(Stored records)
========

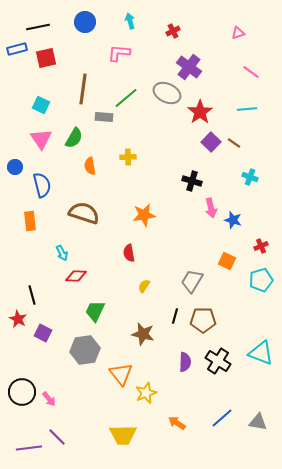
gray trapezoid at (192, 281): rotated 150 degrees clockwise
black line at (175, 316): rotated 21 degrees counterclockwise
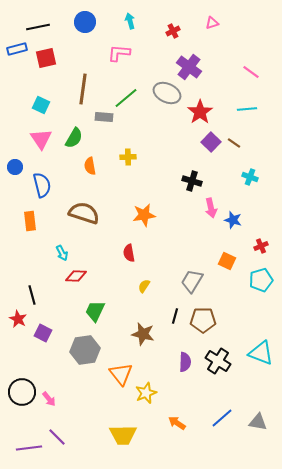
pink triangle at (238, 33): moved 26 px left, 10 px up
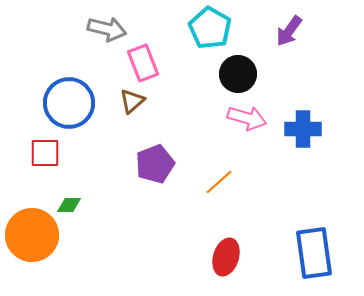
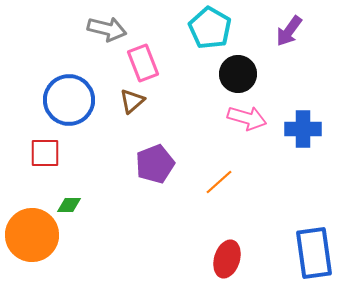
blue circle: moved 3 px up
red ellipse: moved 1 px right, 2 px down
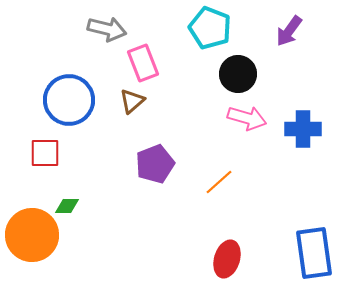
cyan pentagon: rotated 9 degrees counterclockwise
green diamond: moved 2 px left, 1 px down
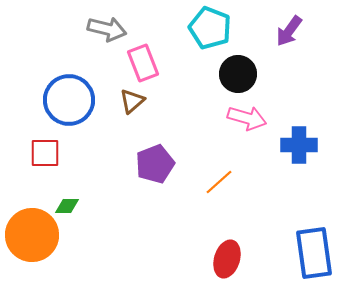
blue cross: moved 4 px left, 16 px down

========

◆ Task to carry out: Retype these lines word for word, leaving out the pictures.

◆ Result below:
gray trapezoid at (192, 281): rotated 150 degrees clockwise
black line at (175, 316): rotated 21 degrees counterclockwise
pink triangle at (238, 33): moved 26 px left, 10 px up
blue circle: moved 3 px up
red ellipse: moved 1 px right, 2 px down
cyan pentagon: rotated 9 degrees counterclockwise
green diamond: moved 2 px left, 1 px down
blue cross: moved 4 px left, 16 px down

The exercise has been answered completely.